- Work to be completed
Copy out each line below in which the string "right" appears.

[Spatial reasoning data]
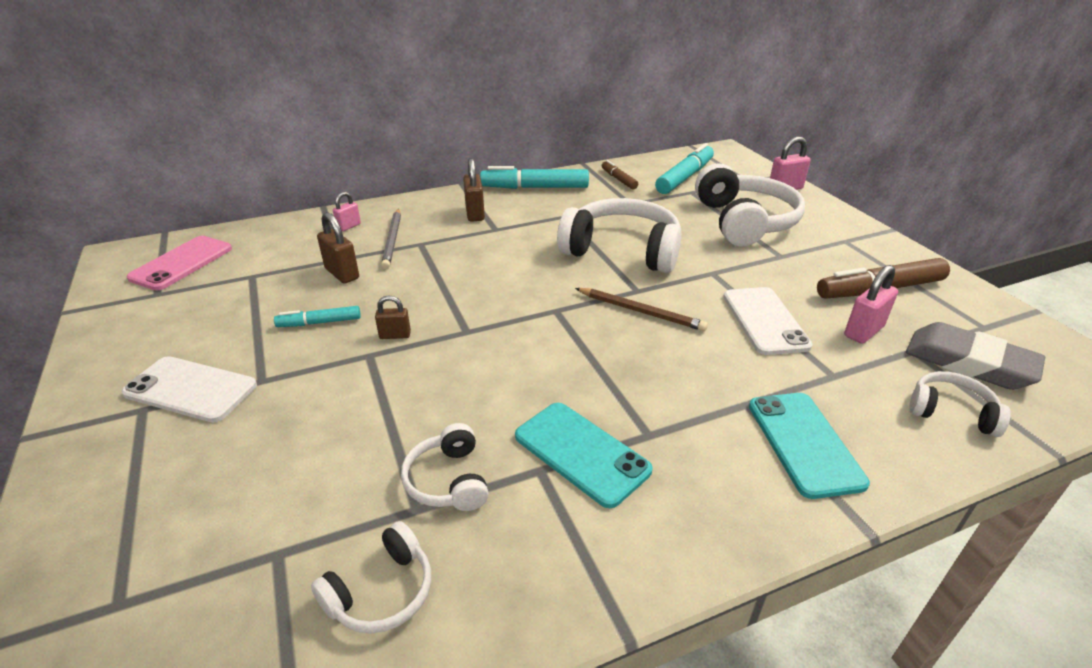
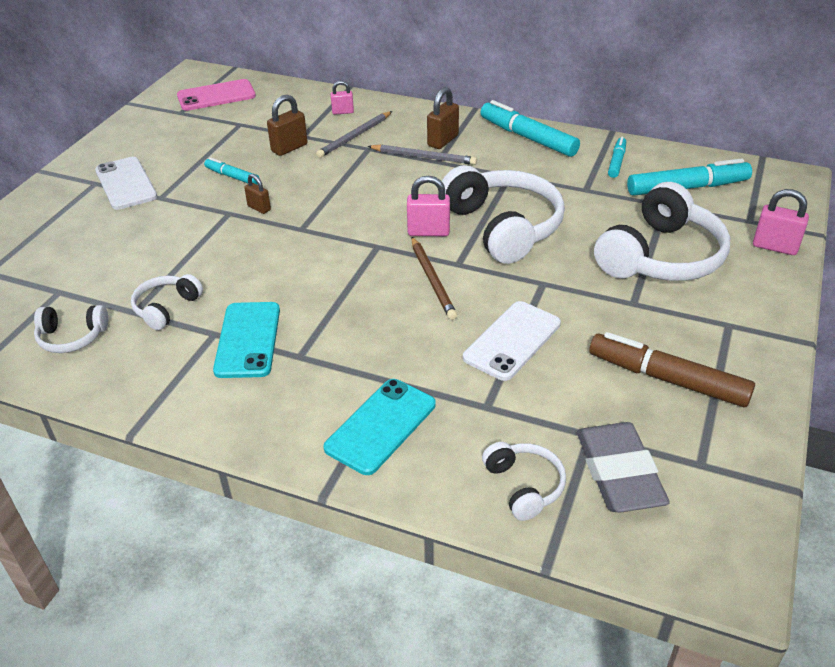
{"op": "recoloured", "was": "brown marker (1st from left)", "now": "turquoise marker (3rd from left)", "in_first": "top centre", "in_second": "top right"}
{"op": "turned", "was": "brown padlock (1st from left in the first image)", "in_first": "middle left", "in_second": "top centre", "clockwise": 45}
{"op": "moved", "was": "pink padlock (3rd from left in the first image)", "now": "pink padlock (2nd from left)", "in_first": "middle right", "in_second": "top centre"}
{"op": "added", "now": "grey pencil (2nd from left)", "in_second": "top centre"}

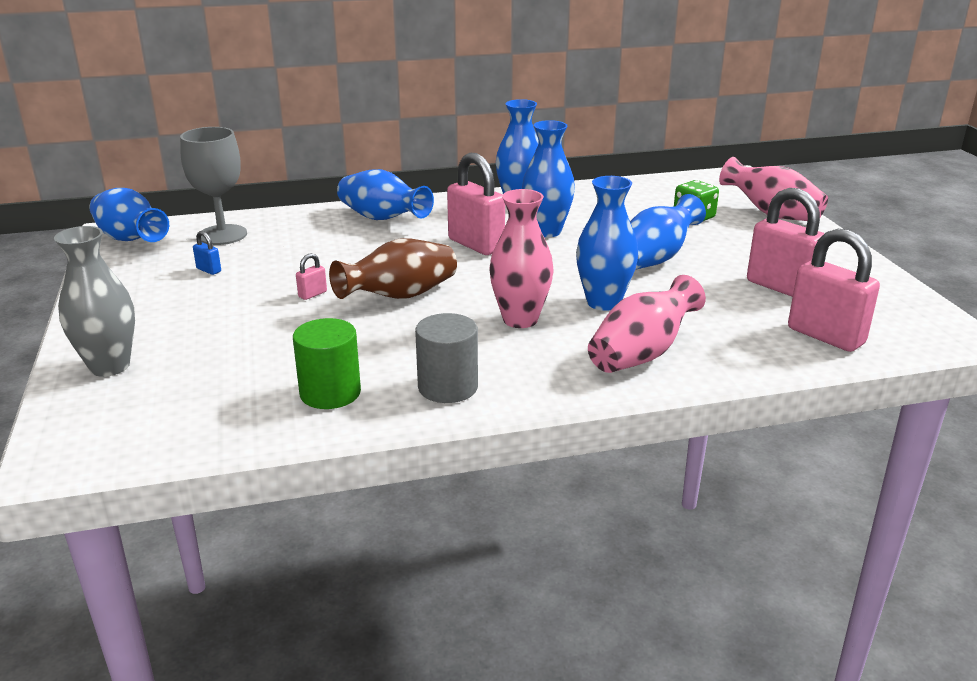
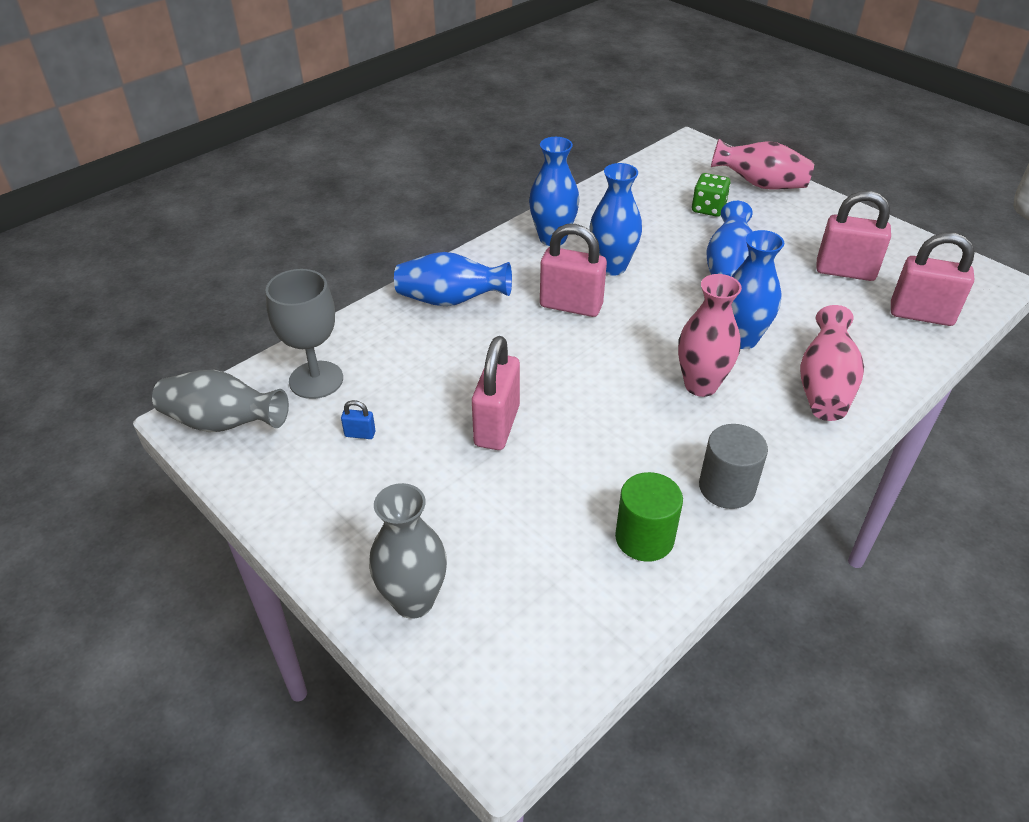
{"op": "recoloured", "was": "blue vase (1st from left)", "now": "grey vase (1st from left)", "in_first": "top left", "in_second": "middle left"}
{"op": "removed", "was": "brown vase", "in_first": "centre"}
{"op": "resized", "was": "pink padlock (1st from left)", "in_first": "middle left", "in_second": "centre", "ratio": 2.37}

- Answer to this exercise
{"op": "recoloured", "was": "brown marker (1st from left)", "now": "turquoise marker (3rd from left)", "in_first": "top centre", "in_second": "top right"}
{"op": "moved", "was": "pink padlock (3rd from left in the first image)", "now": "pink padlock (2nd from left)", "in_first": "middle right", "in_second": "top centre"}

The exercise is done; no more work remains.